### REQUIREMENT
The records below are to be retyped in full, without any alteration.
[DATA PROVIDED Boundary: Start]
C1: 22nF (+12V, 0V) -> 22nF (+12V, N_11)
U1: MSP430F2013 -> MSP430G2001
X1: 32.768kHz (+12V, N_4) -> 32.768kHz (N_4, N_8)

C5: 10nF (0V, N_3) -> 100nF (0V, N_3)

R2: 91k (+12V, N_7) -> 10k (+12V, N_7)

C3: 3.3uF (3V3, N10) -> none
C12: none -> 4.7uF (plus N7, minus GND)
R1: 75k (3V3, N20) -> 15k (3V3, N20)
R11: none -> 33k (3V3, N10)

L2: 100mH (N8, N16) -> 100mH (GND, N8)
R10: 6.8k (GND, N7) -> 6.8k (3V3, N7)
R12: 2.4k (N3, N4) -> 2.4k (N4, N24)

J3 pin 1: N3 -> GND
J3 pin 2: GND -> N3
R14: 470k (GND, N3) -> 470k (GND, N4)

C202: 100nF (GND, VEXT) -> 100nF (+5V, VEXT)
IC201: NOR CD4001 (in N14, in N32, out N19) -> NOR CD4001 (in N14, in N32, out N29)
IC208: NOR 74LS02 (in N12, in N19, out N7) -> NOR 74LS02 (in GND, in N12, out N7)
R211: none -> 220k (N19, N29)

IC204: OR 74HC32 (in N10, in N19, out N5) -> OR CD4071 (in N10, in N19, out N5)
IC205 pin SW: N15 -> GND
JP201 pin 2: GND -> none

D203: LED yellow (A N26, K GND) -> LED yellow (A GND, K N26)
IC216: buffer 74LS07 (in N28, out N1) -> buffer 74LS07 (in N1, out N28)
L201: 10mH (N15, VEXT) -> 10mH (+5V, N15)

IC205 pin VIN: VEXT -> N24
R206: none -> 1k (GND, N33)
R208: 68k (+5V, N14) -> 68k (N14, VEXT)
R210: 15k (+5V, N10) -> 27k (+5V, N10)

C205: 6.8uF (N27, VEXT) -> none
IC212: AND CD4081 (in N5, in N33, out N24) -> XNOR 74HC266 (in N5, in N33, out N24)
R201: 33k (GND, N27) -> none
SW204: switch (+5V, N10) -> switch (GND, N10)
[DATA PROVIDED Boundary: End]
### SOLUTION
C1: 22nF (+12V, 0V) -> 22nF (+12V, N_11)
U1: MSP430F2013 -> MSP430G2001
X1: 32.768kHz (+12V, N_4) -> 32.768kHz (N_4, N_8)

C5: 10nF (0V, N_3) -> 100nF (0V, N_3)

R2: 91k (+12V, N_7) -> 10k (+12V, N_7)

C3: 3.3uF (3V3, N10) -> none
C12: none -> 4.7uF (plus N7, minus GND)
R1: 75k (3V3, N20) -> 15k (3V3, N20)
R11: none -> 33k (3V3, N10)

L2: 100mH (N8, N16) -> 100mH (GND, N8)
R10: 6.8k (GND, N7) -> 6.8k (3V3, N7)
R12: 2.4k (N3, N4) -> 2.4k (N4, N24)

J3 pin 1: N3 -> GND
J3 pin 2: GND -> N3
R14: 470k (GND, N3) -> 470k (GND, N4)

C202: 100nF (GND, VEXT) -> 100nF (+5V, VEXT)
IC201: NOR CD4001 (in N14, in N32, out N19) -> NOR CD4001 (in N14, in N32, out N29)
IC208: NOR 74LS02 (in N12, in N19, out N7) -> NOR 74LS02 (in GND, in N12, out N7)
R211: none -> 220k (N19, N29)

IC204: OR 74HC32 (in N10, in N19, out N5) -> OR CD4071 (in N10, in N19, out N5)
IC205 pin SW: N15 -> GND
JP201 pin 2: GND -> none

D203: LED yellow (A N26, K GND) -> LED yellow (A GND, K N26)
IC216: buffer 74LS07 (in N28, out N1) -> buffer 74LS07 (in N1, out N28)
L201: 10mH (N15, VEXT) -> 10mH (+5V, N15)

IC205 pin VIN: VEXT -> N24
R206: none -> 1k (GND, N33)
R208: 68k (+5V, N14) -> 68k (N14, VEXT)
R210: 15k (+5V, N10) -> 27k (+5V, N10)

C205: 6.8uF (N27, VEXT) -> none
IC212: AND CD4081 (in N5, in N33, out N24) -> XNOR 74HC266 (in N5, in N33, out N24)
R201: 33k (GND, N27) -> none
SW204: switch (+5V, N10) -> switch (GND, N10)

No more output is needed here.